● **ACTIVITY**:
Without pictures, output exactly the lines running from the line containing "SCALE pin GND: 5V -> GND" to the end of the listing below.
================
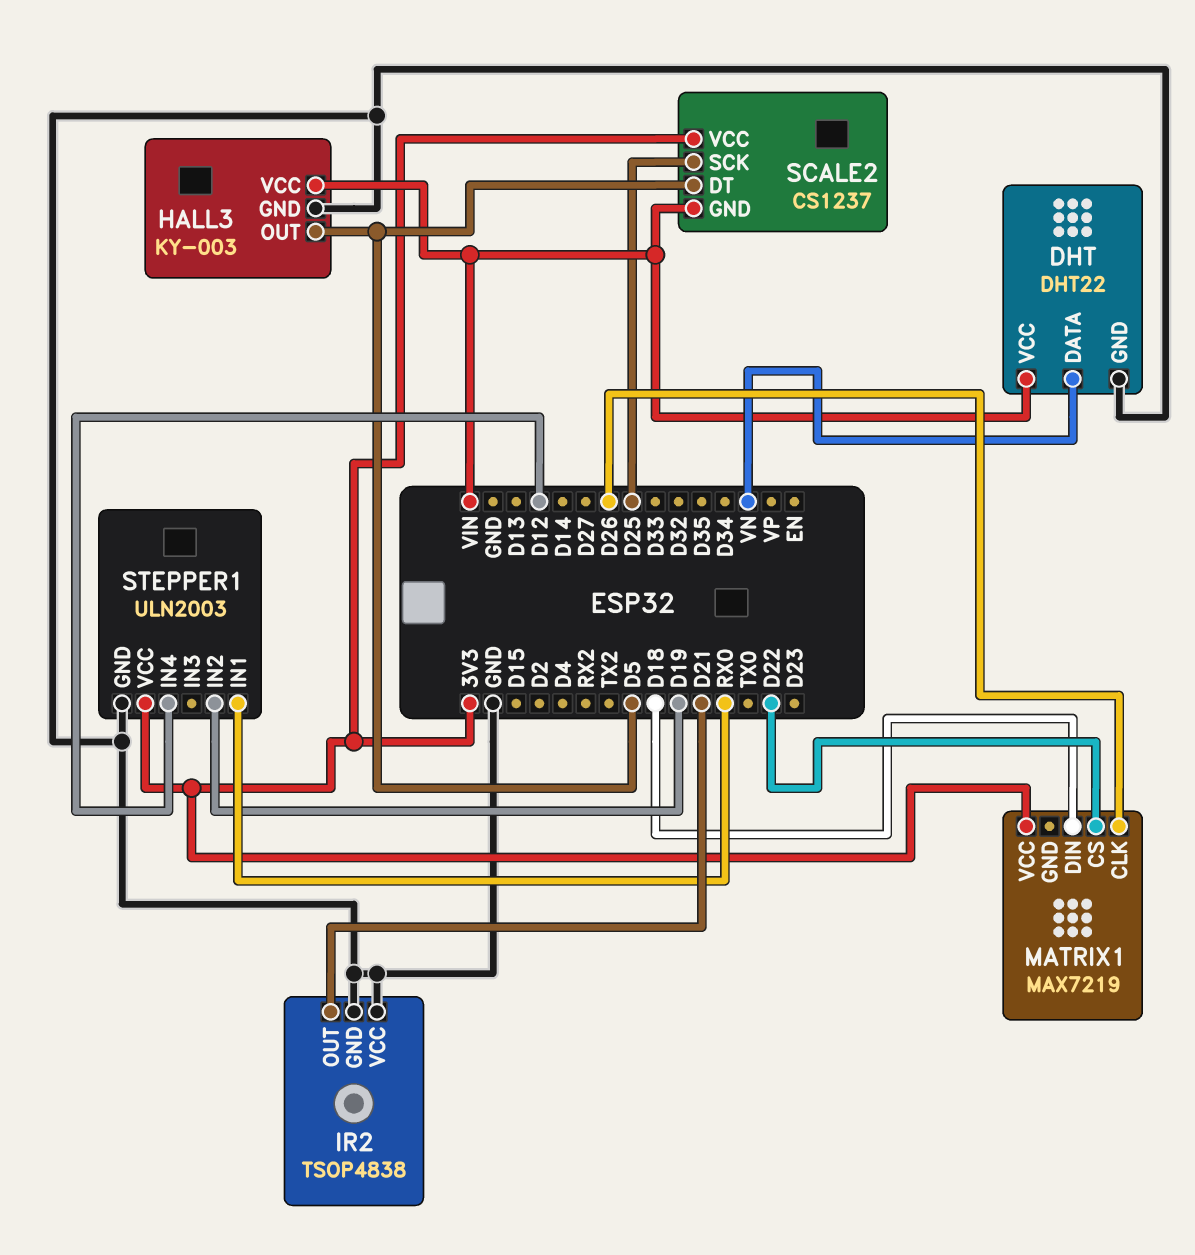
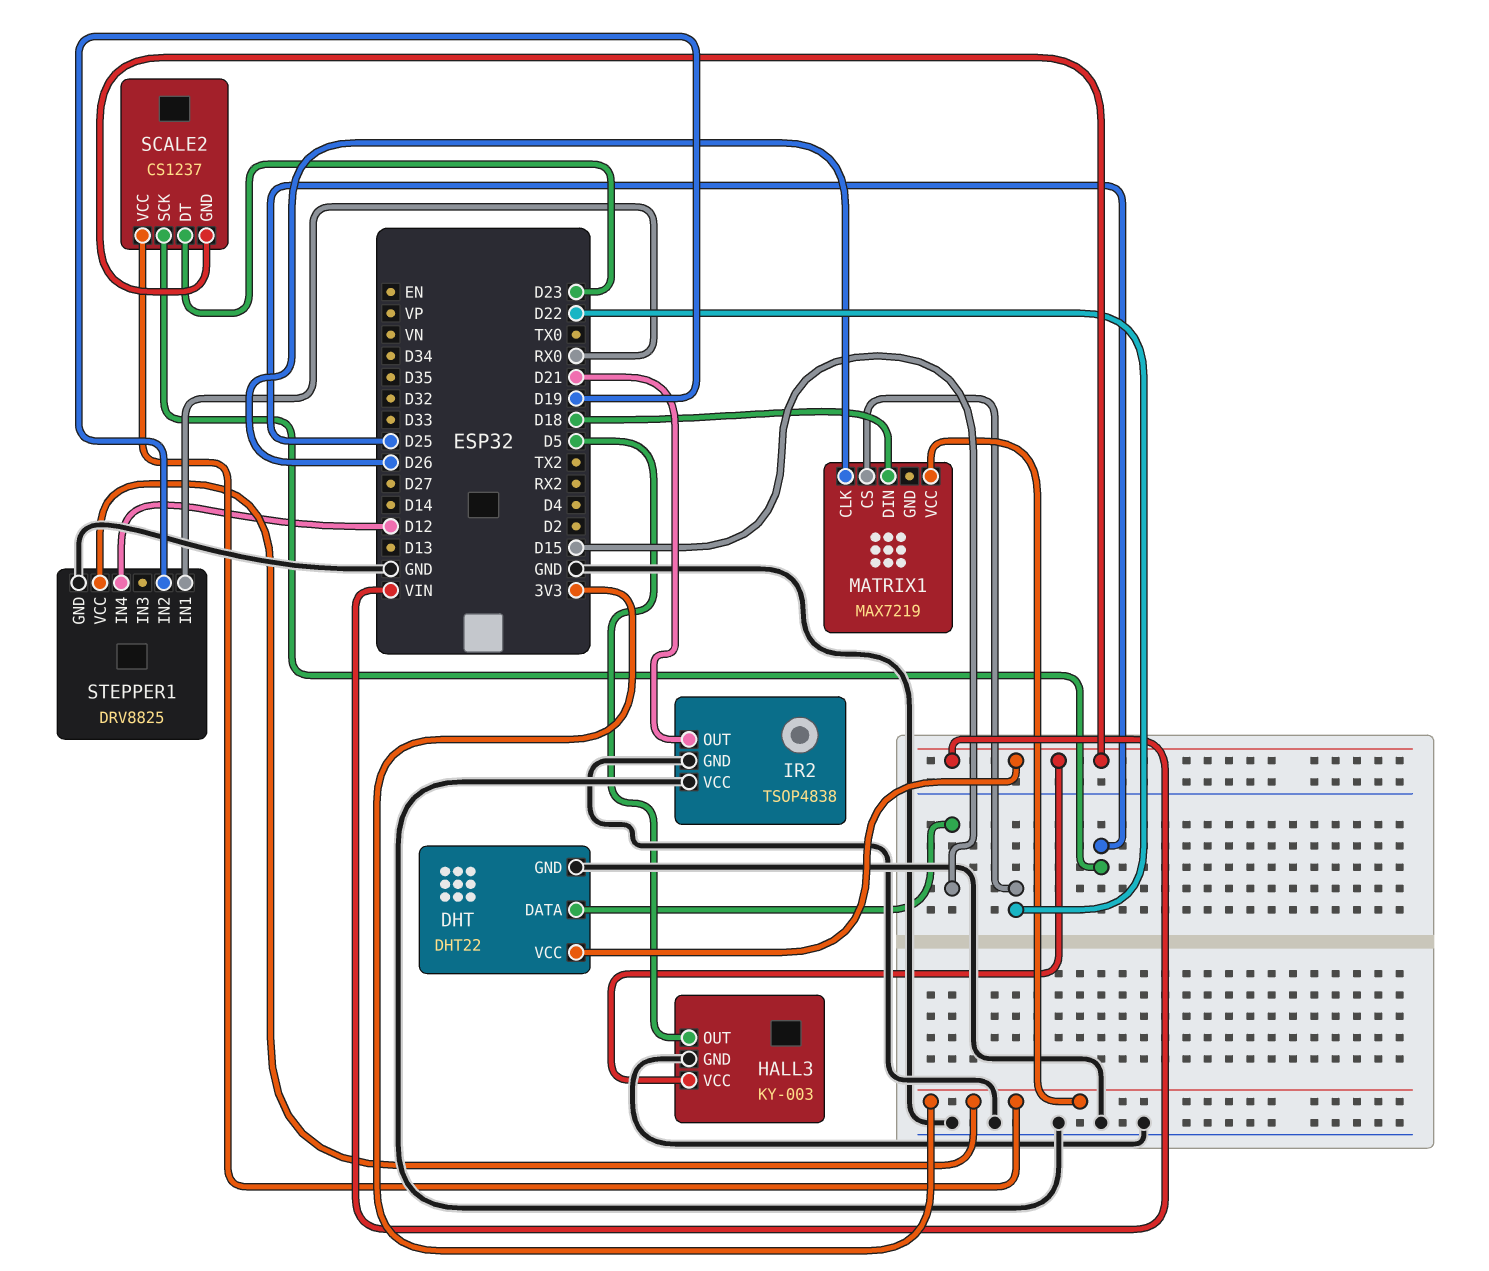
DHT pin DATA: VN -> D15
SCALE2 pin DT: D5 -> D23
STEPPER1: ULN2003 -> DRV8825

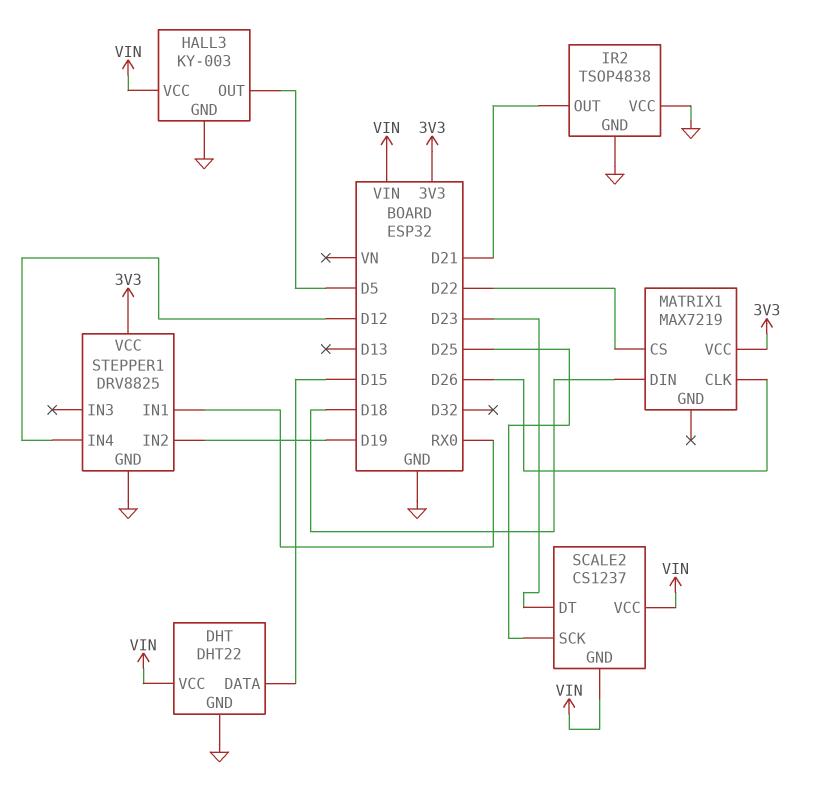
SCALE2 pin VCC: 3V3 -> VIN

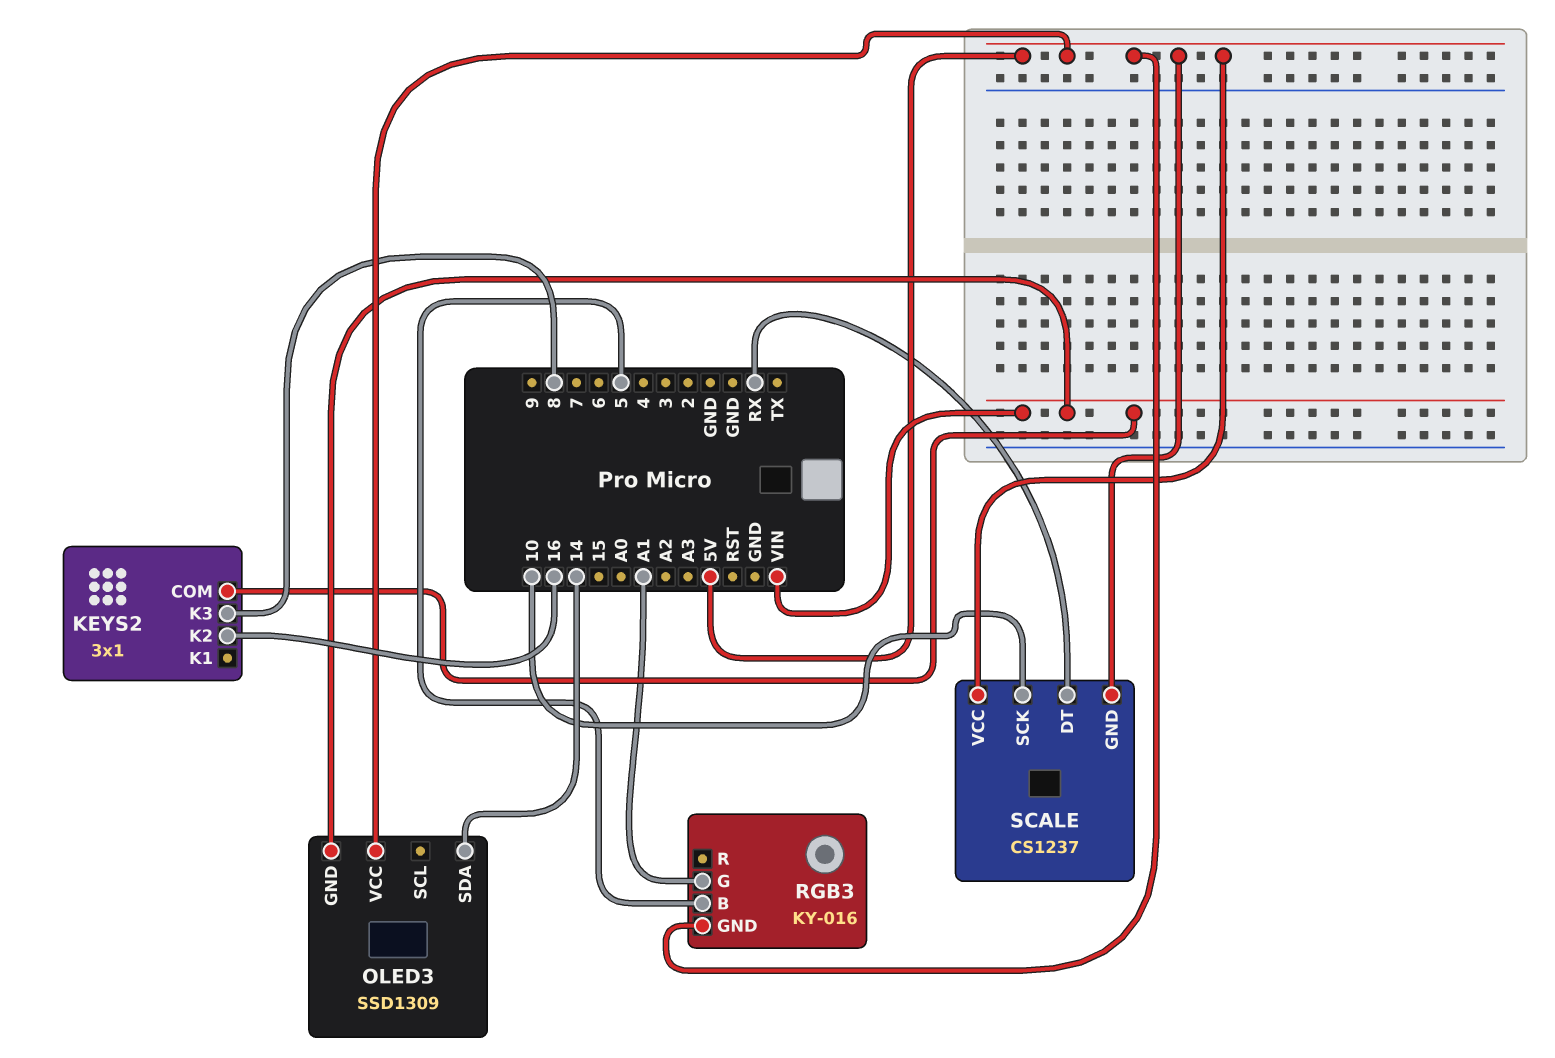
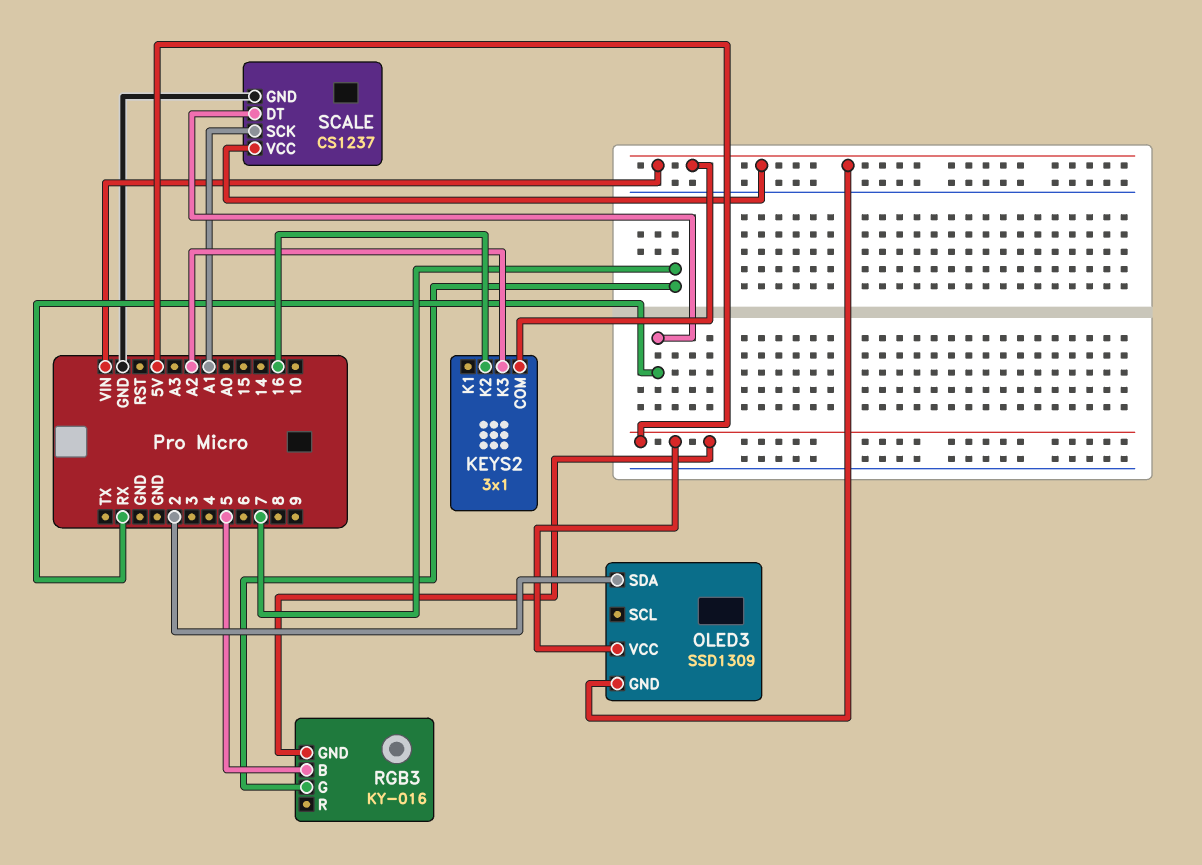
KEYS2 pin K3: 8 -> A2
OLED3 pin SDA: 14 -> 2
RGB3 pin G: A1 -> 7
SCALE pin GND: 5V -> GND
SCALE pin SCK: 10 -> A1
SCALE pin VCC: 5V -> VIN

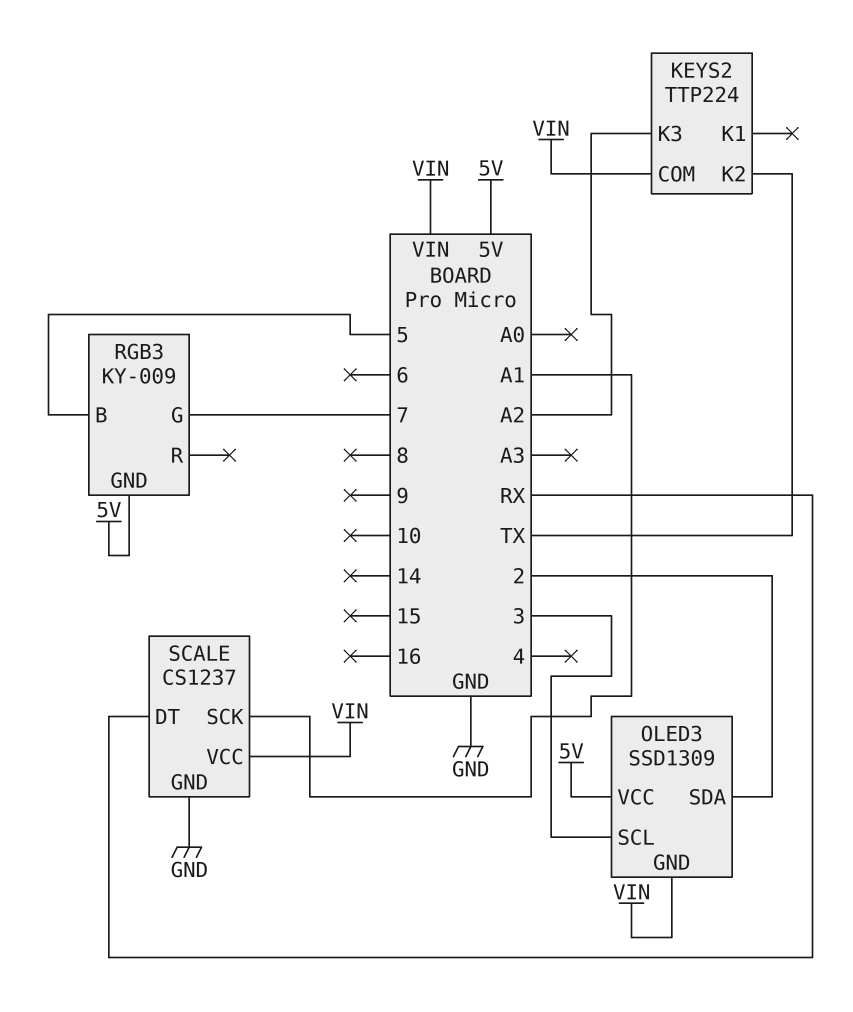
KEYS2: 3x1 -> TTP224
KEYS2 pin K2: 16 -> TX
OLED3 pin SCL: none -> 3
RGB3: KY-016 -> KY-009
================
● **SOLUTION FOR THIS PROBLEM**:
SCALE pin GND: 5V -> GND
SCALE pin SCK: 10 -> A1
SCALE pin VCC: 5V -> VIN

KEYS2: 3x1 -> TTP224
KEYS2 pin K2: 16 -> TX
OLED3 pin SCL: none -> 3
RGB3: KY-016 -> KY-009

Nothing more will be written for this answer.